━━ Data listing ━━

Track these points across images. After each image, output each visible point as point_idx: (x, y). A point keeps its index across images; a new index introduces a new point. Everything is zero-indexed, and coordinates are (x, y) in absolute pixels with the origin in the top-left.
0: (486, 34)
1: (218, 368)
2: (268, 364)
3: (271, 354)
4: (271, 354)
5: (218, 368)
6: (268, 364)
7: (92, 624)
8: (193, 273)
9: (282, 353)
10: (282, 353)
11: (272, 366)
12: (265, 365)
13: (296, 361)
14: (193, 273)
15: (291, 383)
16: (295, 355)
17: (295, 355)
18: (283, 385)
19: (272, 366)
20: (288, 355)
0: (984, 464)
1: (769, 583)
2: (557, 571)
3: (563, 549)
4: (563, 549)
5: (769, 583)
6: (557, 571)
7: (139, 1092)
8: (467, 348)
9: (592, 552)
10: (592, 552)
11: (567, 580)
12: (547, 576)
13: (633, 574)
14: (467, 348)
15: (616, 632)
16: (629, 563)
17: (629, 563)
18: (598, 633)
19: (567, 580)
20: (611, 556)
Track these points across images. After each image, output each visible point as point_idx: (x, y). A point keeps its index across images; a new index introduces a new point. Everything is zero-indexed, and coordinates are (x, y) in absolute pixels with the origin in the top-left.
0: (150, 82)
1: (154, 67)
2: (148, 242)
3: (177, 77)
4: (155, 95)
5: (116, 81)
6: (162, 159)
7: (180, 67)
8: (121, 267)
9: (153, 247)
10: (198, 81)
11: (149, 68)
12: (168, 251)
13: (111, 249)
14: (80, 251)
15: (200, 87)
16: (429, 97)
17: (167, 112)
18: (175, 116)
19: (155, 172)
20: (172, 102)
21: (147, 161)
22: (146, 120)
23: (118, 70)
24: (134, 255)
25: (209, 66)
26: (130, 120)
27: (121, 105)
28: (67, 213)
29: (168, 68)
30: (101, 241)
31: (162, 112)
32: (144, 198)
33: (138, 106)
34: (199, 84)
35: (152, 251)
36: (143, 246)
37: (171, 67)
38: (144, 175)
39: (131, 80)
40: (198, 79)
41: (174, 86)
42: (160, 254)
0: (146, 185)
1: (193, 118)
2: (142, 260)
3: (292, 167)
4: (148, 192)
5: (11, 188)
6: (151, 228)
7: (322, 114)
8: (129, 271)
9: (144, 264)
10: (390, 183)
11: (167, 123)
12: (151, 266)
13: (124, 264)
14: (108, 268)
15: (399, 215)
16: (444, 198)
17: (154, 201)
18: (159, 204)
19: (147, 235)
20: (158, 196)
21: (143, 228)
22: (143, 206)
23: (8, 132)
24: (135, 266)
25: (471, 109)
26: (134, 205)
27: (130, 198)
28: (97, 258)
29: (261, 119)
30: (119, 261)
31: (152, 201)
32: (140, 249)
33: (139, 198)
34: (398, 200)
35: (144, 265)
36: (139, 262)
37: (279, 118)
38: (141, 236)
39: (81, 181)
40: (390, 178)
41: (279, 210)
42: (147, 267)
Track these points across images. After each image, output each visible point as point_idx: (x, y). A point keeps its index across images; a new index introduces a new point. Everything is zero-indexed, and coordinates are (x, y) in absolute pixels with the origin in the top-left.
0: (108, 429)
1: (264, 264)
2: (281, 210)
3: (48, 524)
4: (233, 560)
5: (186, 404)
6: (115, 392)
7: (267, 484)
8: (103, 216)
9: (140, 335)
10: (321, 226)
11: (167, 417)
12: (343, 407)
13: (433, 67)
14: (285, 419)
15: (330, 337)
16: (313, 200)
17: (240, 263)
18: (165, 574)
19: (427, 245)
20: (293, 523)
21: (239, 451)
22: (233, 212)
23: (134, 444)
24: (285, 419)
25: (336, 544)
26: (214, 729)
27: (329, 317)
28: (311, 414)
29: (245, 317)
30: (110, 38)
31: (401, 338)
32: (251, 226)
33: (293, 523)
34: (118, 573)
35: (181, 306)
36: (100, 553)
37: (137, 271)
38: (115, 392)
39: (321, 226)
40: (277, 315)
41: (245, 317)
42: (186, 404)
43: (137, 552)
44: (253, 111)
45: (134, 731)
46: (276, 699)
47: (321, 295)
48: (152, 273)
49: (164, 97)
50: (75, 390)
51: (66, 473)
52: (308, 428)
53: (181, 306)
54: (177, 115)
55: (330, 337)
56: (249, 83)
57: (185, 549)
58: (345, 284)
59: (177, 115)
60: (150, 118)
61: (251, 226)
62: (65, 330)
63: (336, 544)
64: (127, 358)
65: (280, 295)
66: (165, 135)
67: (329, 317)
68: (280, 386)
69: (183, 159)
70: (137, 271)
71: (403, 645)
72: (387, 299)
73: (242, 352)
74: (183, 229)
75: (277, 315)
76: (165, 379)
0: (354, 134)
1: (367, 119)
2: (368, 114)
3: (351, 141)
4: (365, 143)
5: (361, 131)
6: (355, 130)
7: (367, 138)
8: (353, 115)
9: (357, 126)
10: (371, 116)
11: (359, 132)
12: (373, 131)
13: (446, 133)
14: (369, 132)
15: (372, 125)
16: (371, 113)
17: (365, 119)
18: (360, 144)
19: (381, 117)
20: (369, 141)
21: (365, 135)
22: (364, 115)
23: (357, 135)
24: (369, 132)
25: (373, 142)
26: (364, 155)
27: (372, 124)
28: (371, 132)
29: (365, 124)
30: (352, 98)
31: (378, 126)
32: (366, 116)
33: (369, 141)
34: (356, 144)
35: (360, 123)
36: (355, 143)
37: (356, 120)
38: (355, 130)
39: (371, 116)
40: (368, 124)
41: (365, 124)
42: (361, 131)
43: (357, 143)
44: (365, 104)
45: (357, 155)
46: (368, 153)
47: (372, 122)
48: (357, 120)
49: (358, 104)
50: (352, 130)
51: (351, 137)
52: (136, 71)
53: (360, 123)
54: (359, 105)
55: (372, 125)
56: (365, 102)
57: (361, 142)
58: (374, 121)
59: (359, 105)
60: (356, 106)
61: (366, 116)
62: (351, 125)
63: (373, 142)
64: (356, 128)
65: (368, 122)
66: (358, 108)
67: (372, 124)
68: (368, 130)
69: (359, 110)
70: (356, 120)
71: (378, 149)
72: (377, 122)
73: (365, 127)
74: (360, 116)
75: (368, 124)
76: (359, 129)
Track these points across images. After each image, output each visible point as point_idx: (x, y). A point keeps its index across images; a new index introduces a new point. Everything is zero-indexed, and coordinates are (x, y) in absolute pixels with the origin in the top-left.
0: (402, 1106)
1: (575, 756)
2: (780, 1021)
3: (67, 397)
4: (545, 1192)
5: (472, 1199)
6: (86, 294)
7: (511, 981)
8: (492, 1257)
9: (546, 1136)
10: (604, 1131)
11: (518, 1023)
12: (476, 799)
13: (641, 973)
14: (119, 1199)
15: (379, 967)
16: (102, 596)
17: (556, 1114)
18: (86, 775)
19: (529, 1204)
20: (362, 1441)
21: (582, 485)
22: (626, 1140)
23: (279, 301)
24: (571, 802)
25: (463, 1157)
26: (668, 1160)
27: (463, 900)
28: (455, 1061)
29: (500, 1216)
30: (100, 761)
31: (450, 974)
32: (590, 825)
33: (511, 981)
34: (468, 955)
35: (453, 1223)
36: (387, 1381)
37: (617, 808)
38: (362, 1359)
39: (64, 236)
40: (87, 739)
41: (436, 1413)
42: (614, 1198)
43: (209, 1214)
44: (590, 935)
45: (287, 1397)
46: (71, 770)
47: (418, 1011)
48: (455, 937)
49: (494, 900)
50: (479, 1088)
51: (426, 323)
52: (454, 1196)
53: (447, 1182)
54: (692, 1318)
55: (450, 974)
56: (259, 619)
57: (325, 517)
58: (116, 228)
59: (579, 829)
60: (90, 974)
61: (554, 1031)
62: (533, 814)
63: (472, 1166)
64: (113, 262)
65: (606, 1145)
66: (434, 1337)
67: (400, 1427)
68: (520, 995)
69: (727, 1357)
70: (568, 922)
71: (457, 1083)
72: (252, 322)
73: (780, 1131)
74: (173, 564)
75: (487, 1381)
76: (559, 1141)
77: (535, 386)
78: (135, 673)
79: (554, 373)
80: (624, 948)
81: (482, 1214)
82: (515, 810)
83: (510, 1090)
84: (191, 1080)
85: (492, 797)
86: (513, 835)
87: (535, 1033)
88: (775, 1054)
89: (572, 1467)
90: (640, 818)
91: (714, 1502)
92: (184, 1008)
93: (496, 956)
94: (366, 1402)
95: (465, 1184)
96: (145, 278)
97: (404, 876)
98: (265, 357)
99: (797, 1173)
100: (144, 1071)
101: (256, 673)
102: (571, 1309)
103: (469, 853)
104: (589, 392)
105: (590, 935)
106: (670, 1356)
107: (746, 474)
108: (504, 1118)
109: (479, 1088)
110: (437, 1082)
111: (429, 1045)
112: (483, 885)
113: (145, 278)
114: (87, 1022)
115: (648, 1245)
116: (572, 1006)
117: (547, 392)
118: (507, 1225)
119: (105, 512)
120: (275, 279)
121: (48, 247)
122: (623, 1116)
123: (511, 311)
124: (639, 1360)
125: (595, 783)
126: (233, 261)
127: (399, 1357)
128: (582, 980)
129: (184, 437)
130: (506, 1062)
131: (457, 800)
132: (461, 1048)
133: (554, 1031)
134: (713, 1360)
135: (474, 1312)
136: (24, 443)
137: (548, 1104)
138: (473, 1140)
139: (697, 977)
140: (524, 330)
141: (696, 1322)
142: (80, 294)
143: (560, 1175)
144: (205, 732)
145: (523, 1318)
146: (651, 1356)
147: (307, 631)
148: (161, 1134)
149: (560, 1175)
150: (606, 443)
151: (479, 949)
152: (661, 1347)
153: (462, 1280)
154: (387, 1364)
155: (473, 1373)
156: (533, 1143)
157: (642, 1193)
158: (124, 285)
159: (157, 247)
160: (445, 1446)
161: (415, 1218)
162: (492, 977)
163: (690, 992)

━━━

Could you quote the entries from their very first line up to and including the line that contains "8: (193, 273)"?

[Written response]
Track these points across images. After each image, output each visible point as point_idx: (x, y). A point keeps its index across images; a new index introduces a new point. Everything is zero-indexed, and coordinates are (x, y) in absolute pixels with the origin in the top-left.
0: (486, 34)
1: (218, 368)
2: (268, 364)
3: (271, 354)
4: (271, 354)
5: (218, 368)
6: (268, 364)
7: (92, 624)
8: (193, 273)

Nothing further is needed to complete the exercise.